(Data records)
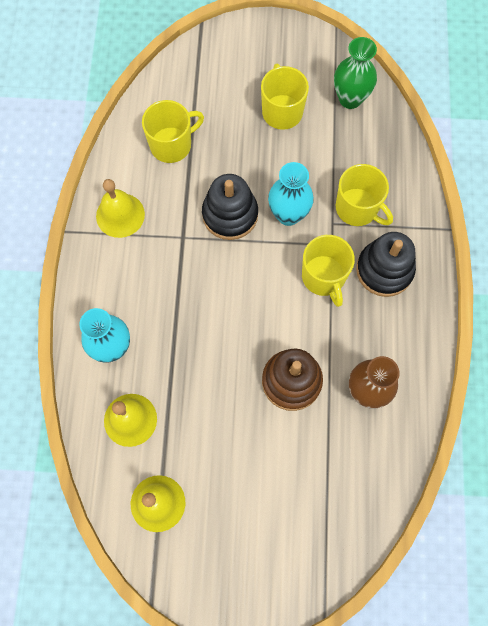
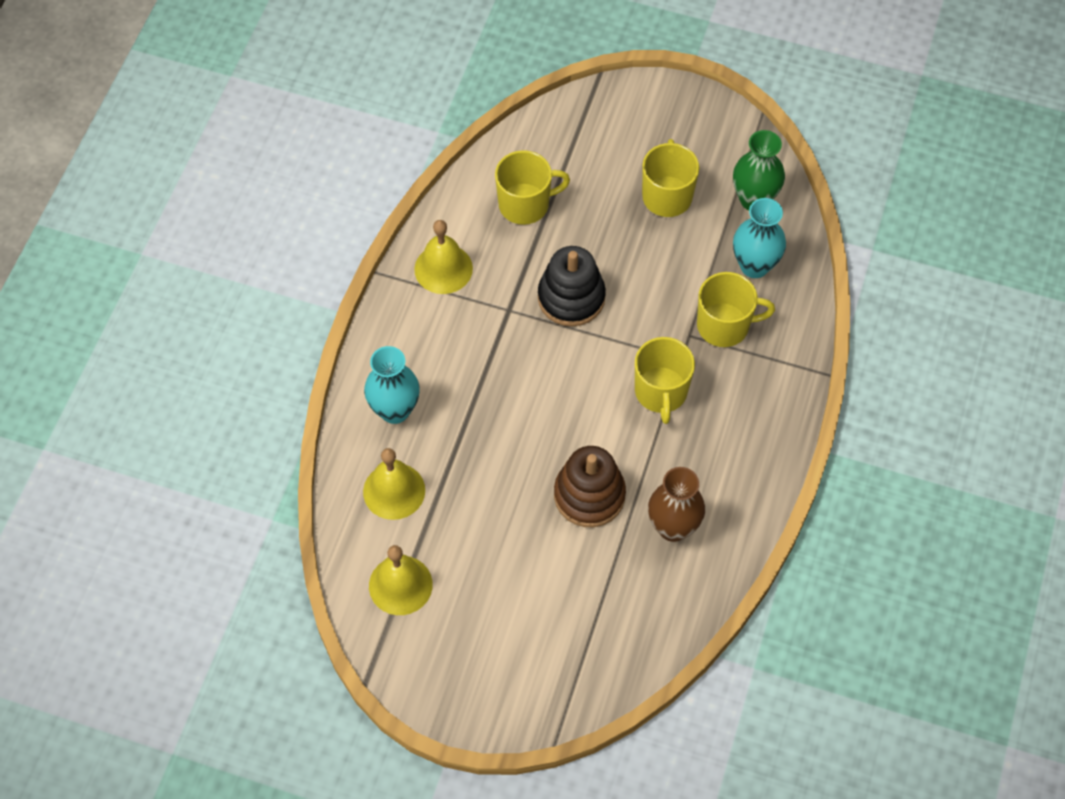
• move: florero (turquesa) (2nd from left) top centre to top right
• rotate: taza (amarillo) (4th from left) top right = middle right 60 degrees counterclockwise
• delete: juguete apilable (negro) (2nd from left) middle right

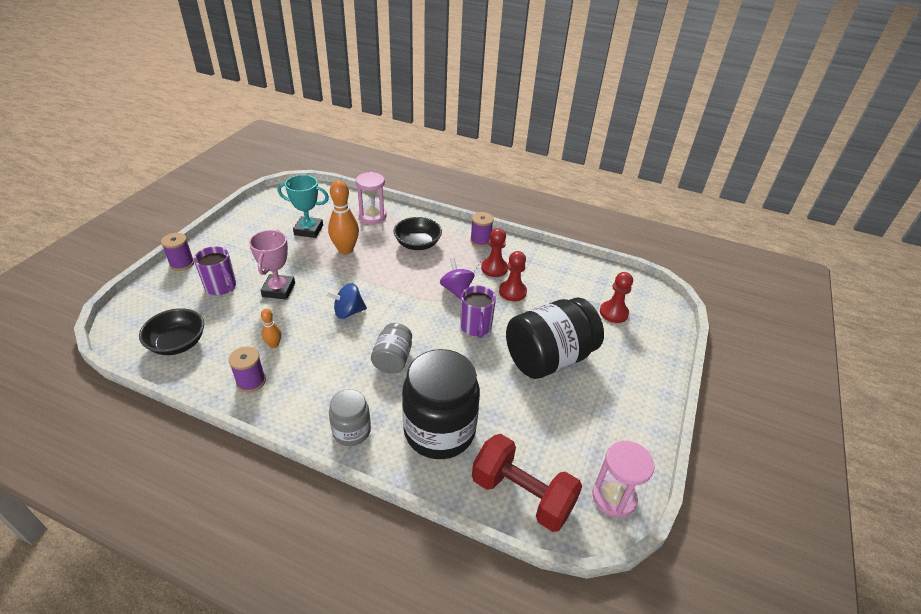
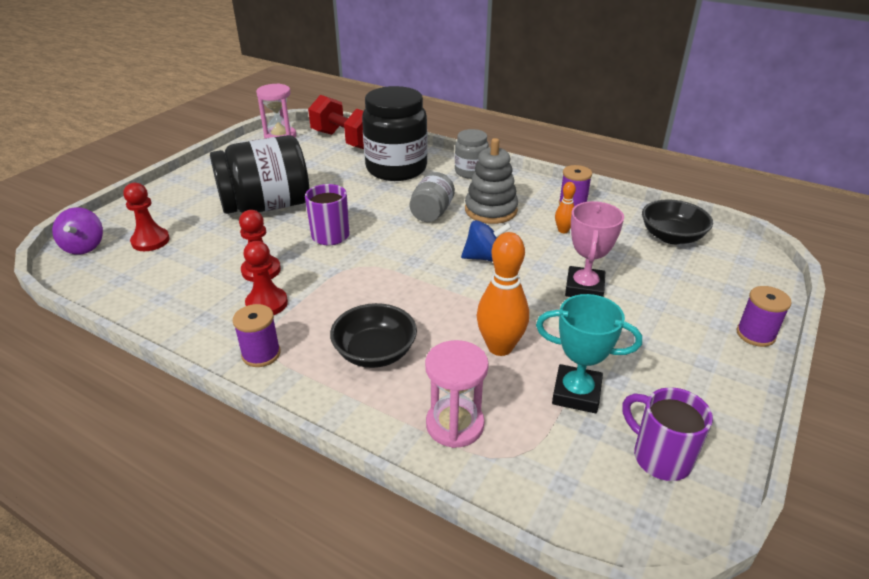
• move: taza (morado) (1st from left in the first image) middle left to taza (morado) (2nd from left) bottom right
• move: peonza (morado) centre to middle left
• insert: juguete apilable (gris) top centre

— AIM OF THE TASK —
Reproduce every record above exactly, omitting the pictures.

— ANSWER —
• move: florero (turquesa) (2nd from left) top centre to top right
• rotate: taza (amarillo) (4th from left) top right = middle right 60 degrees counterclockwise
• delete: juguete apilable (negro) (2nd from left) middle right

• move: taza (morado) (1st from left in the first image) middle left to taza (morado) (2nd from left) bottom right
• move: peonza (morado) centre to middle left
• insert: juguete apilable (gris) top centre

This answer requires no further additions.